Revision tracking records
━━━━━━━━━━

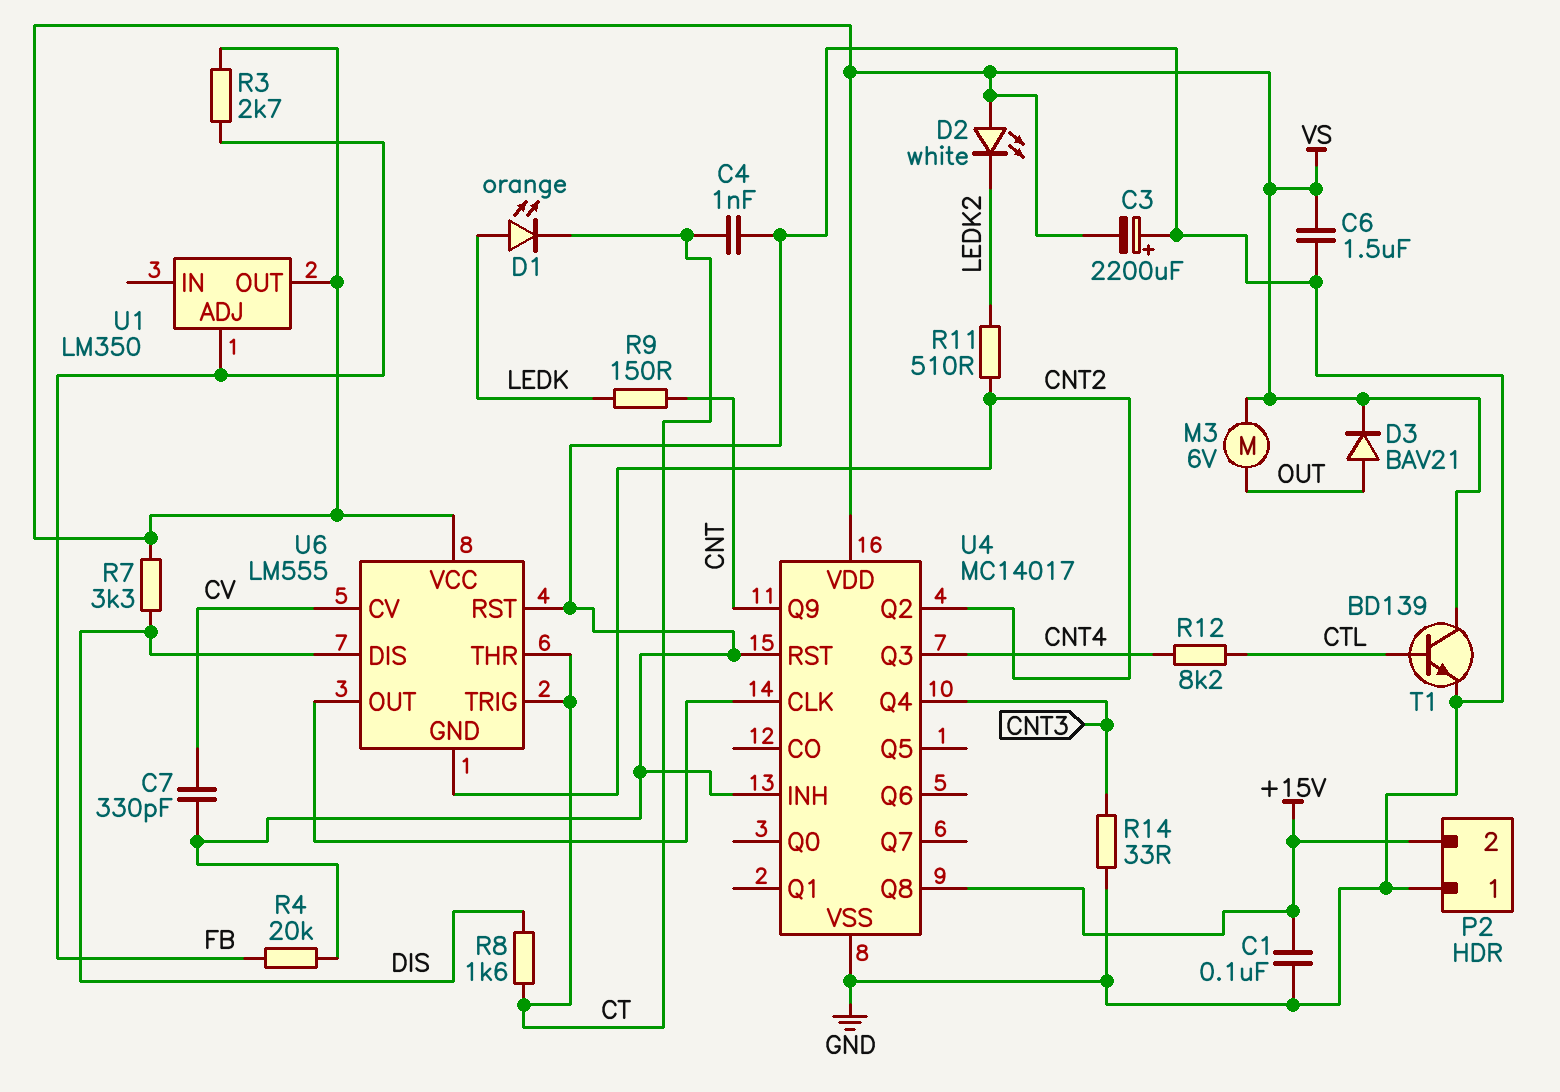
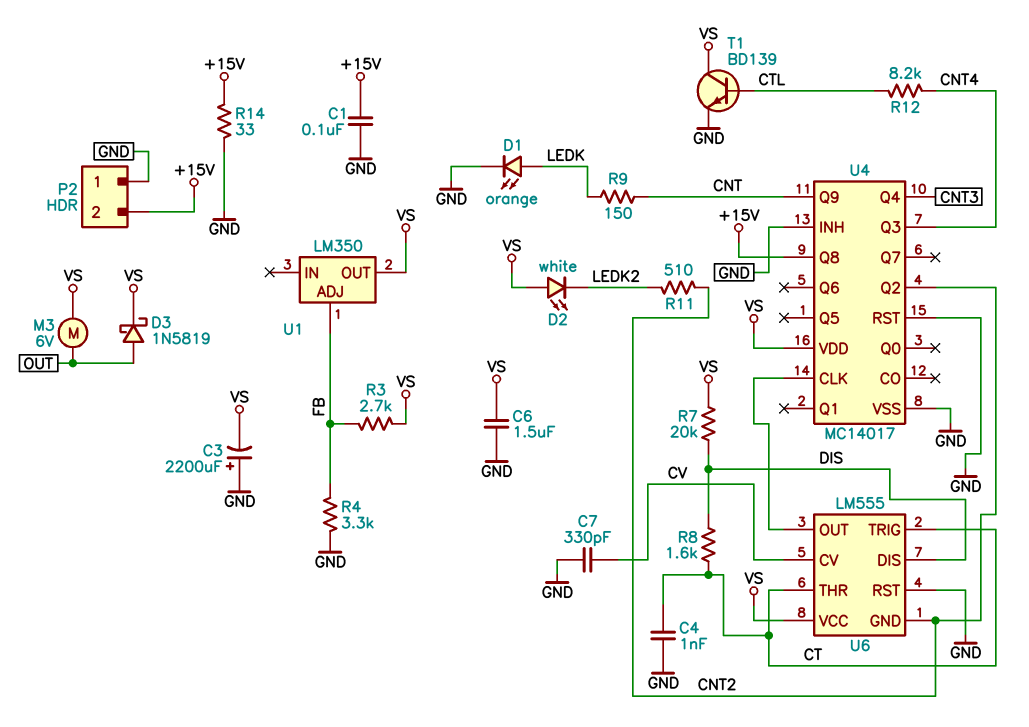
D1: LED orange (A LEDK, K CT) -> LED orange (A LEDK, K GND)
D3: diode BAV21 (A OUT, K VS) -> schottky 1N5819 (A OUT, K VS)
R4: 20k (FB, GND) -> 3.3k (FB, GND)
R7: 3.3k (DIS, VS) -> 20k (DIS, VS)
R14: 33 (CNT3, GND) -> 33 (+15V, GND)

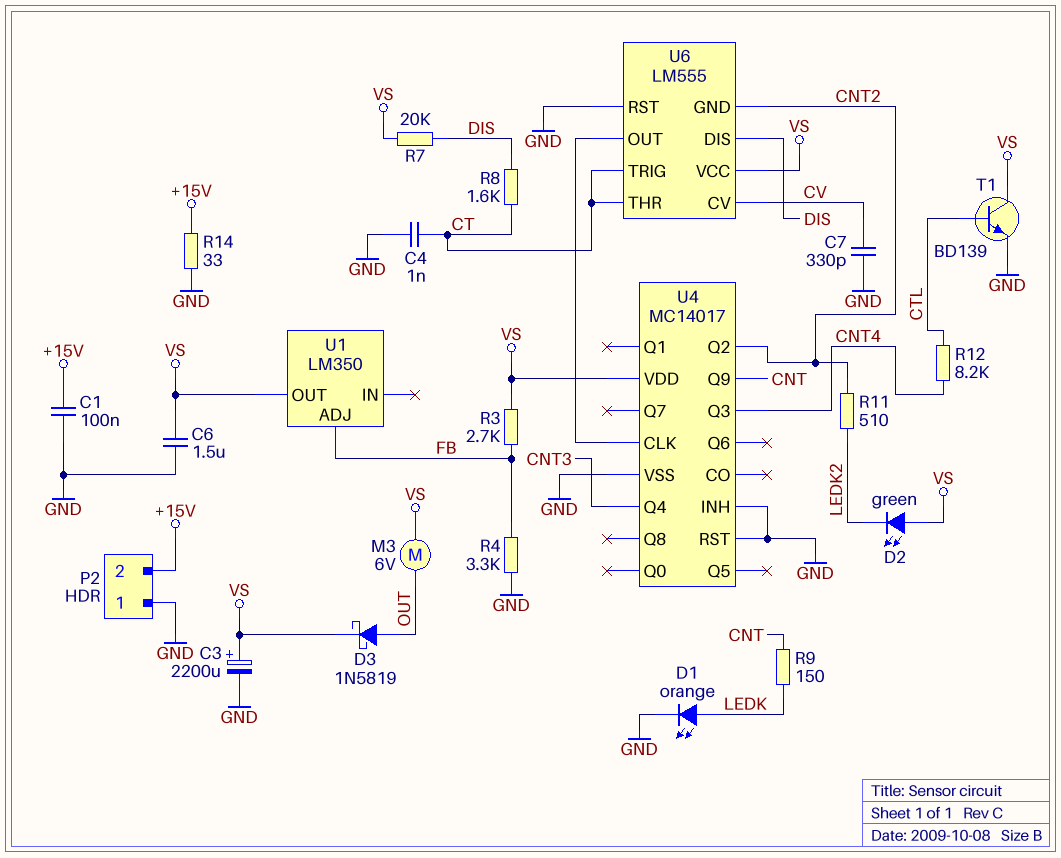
C3: 2200uF (plus GND, minus VS) -> 2200uF (plus VS, minus GND)
D2: LED white (A VS, K LEDK2) -> LED green (A VS, K LEDK2)
U4 pin Q8: +15V -> none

━━━━━━━━━━

Copy each record exactly. Leave any images out of the copy.

D1: LED orange (A LEDK, K CT) -> LED orange (A LEDK, K GND)
D3: diode BAV21 (A OUT, K VS) -> schottky 1N5819 (A OUT, K VS)
R4: 20k (FB, GND) -> 3.3k (FB, GND)
R7: 3.3k (DIS, VS) -> 20k (DIS, VS)
R14: 33 (CNT3, GND) -> 33 (+15V, GND)

C3: 2200uF (plus GND, minus VS) -> 2200uF (plus VS, minus GND)
D2: LED white (A VS, K LEDK2) -> LED green (A VS, K LEDK2)
U4 pin Q8: +15V -> none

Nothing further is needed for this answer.